## DESCRIPTION OF THE TASK:
Return every line below as is, leaving out the pictures.

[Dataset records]
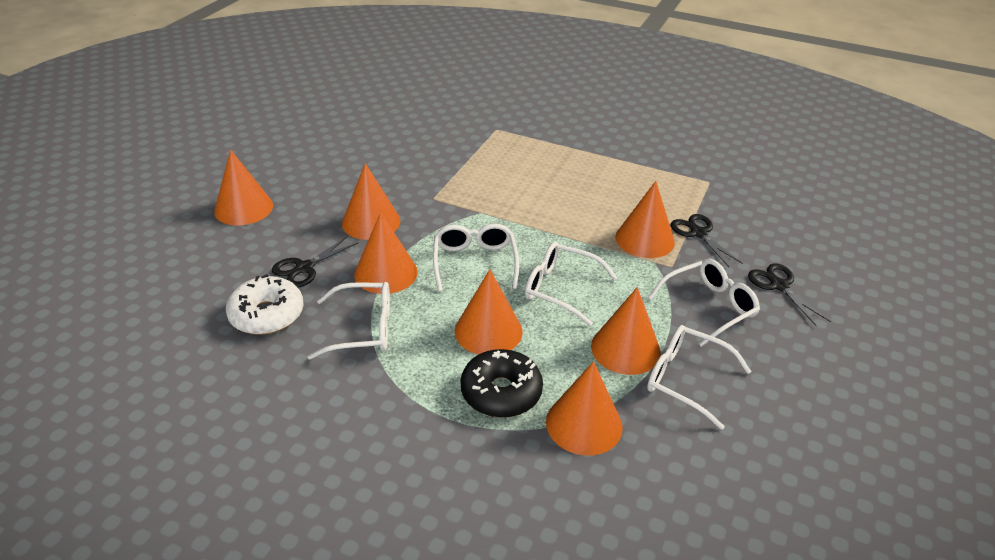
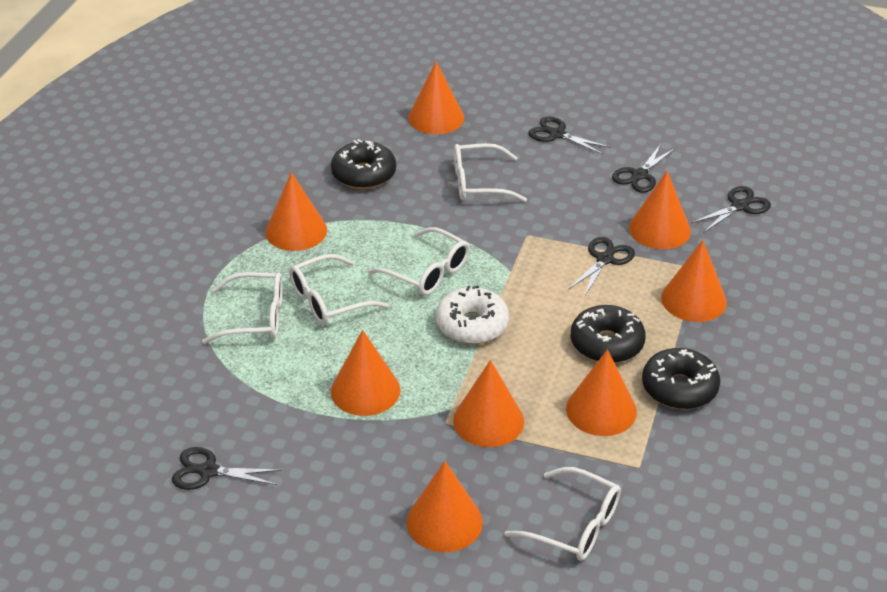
black donut: 1 -> 3
black scissors: 3 -> 5
orange cone: 7 -> 8

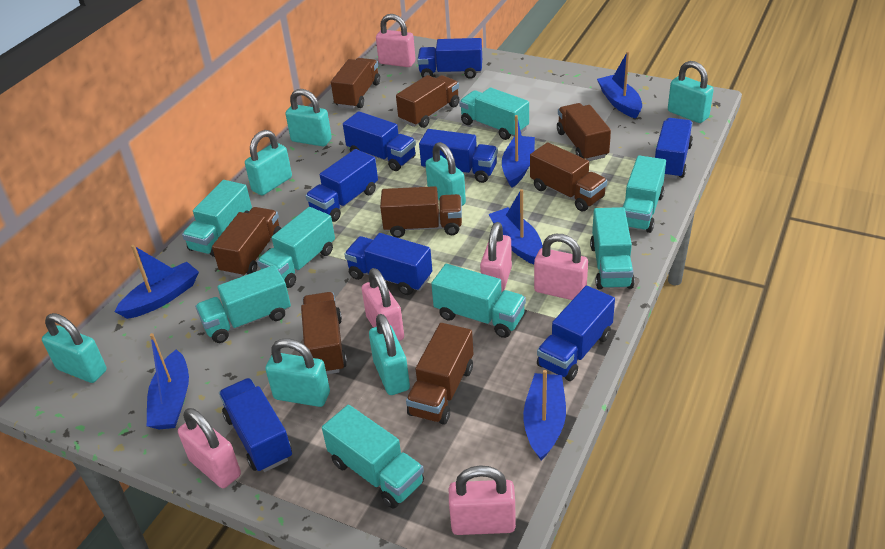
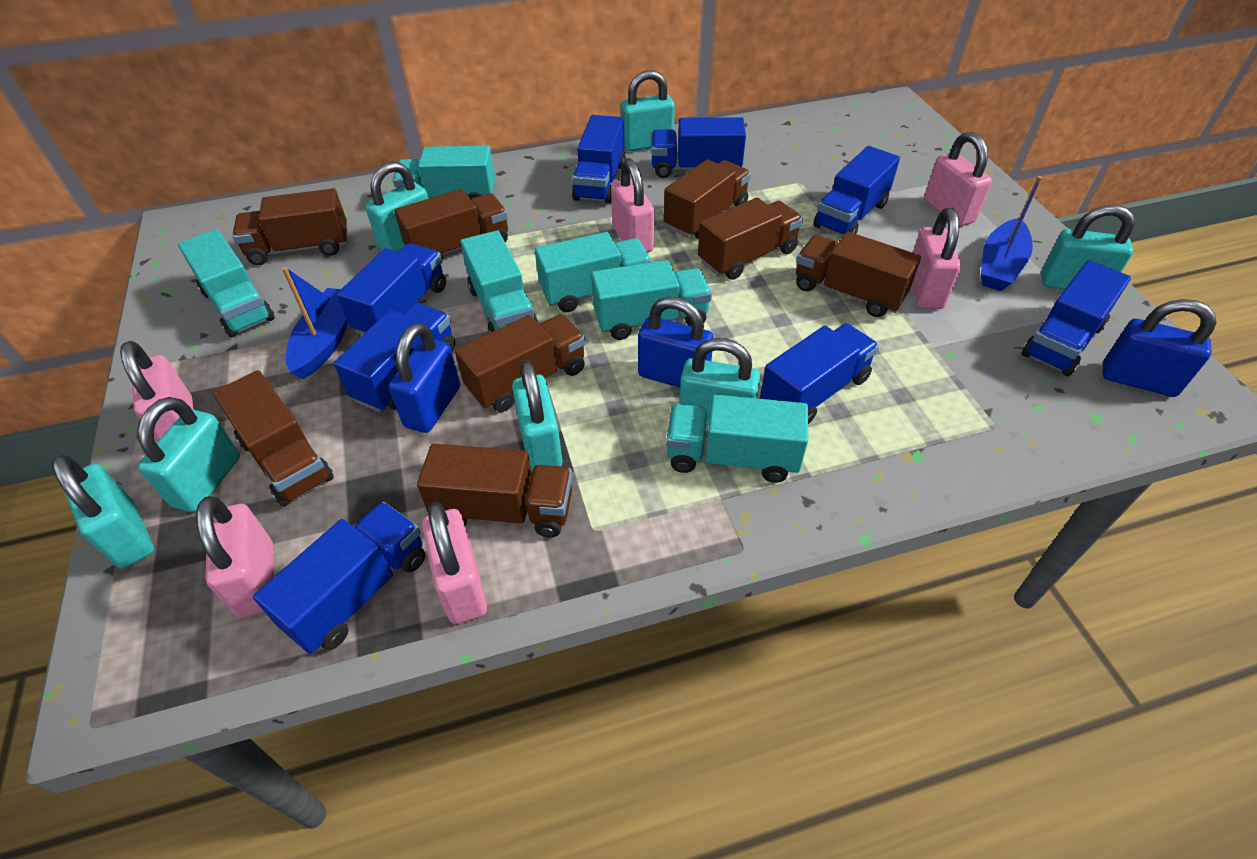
blue boat: 6 -> 2
blue padlock: 0 -> 3
turquoise truck: 8 -> 6

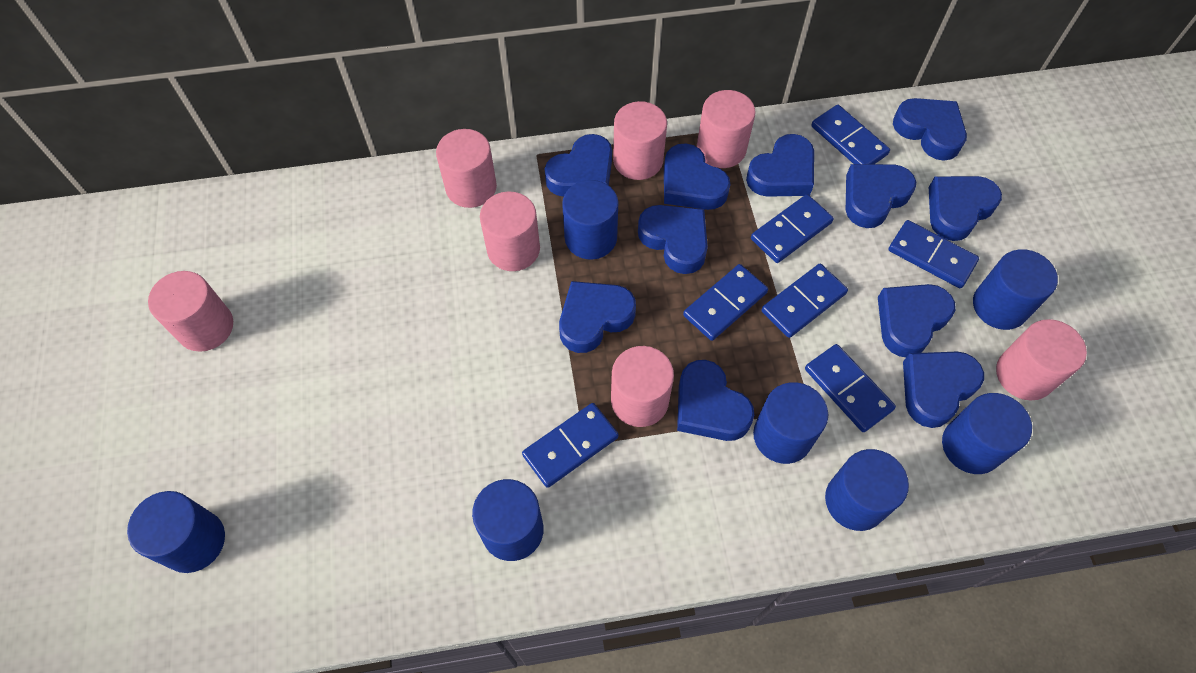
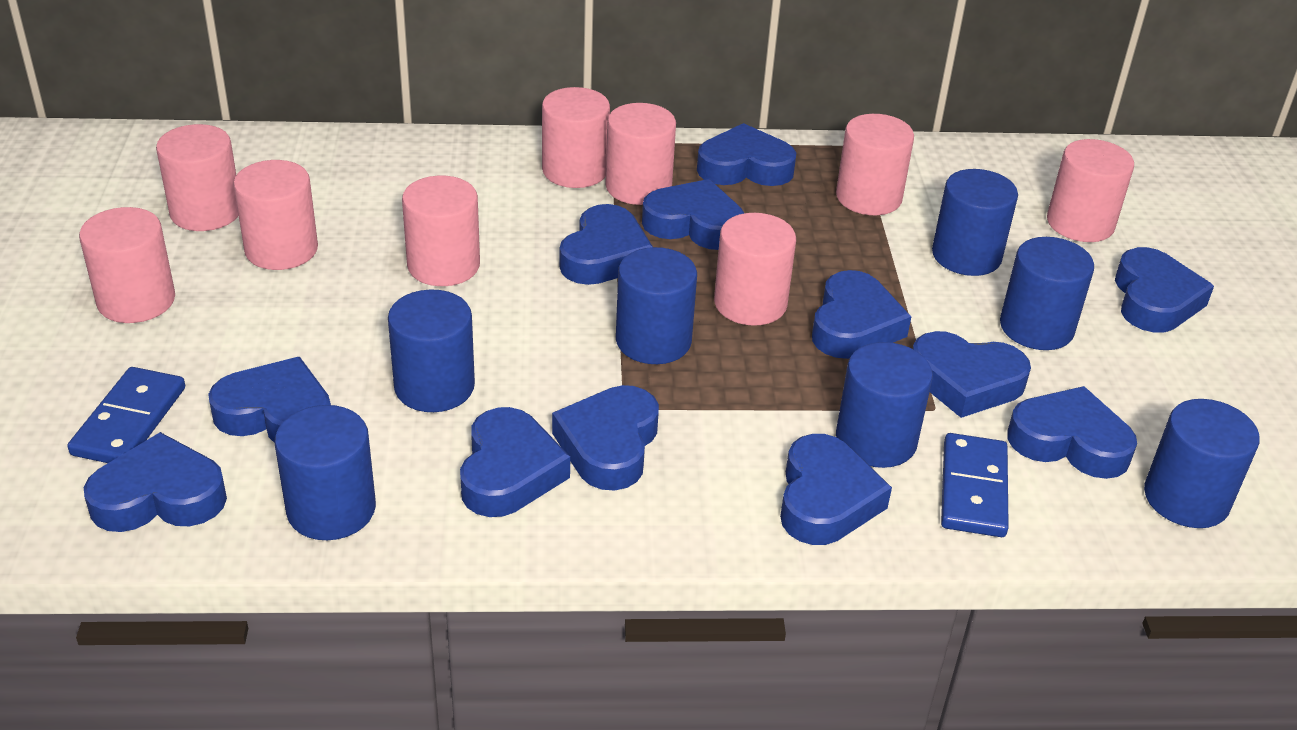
blue domino: 7 -> 2
blue heart: 11 -> 12
pink cylinder: 7 -> 9

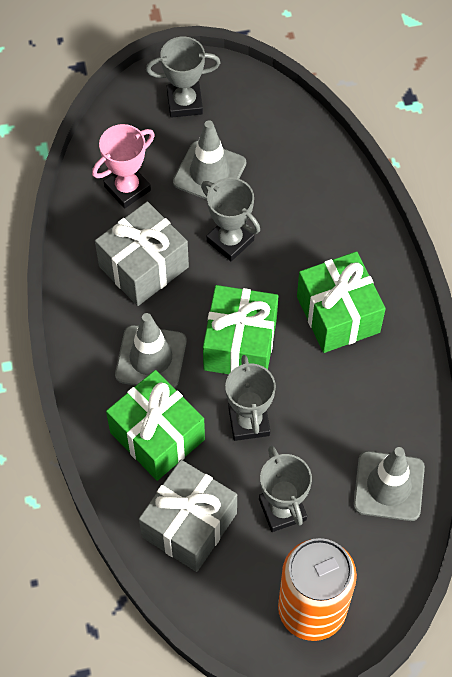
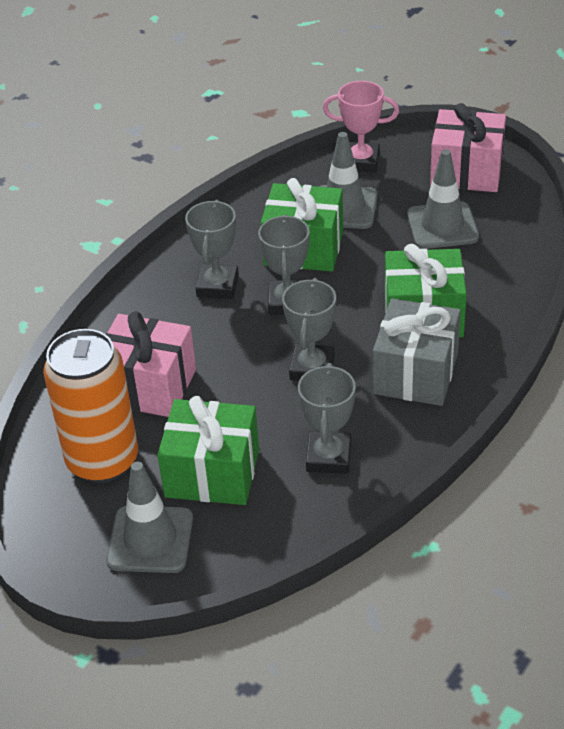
grey gift: 2 -> 1
pink gift: 0 -> 2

## OUTPUT FOR THIS EXERCISE:
black donut: 1 -> 3
black scissors: 3 -> 5
orange cone: 7 -> 8

blue boat: 6 -> 2
blue padlock: 0 -> 3
turquoise truck: 8 -> 6

blue domino: 7 -> 2
blue heart: 11 -> 12
pink cylinder: 7 -> 9

grey gift: 2 -> 1
pink gift: 0 -> 2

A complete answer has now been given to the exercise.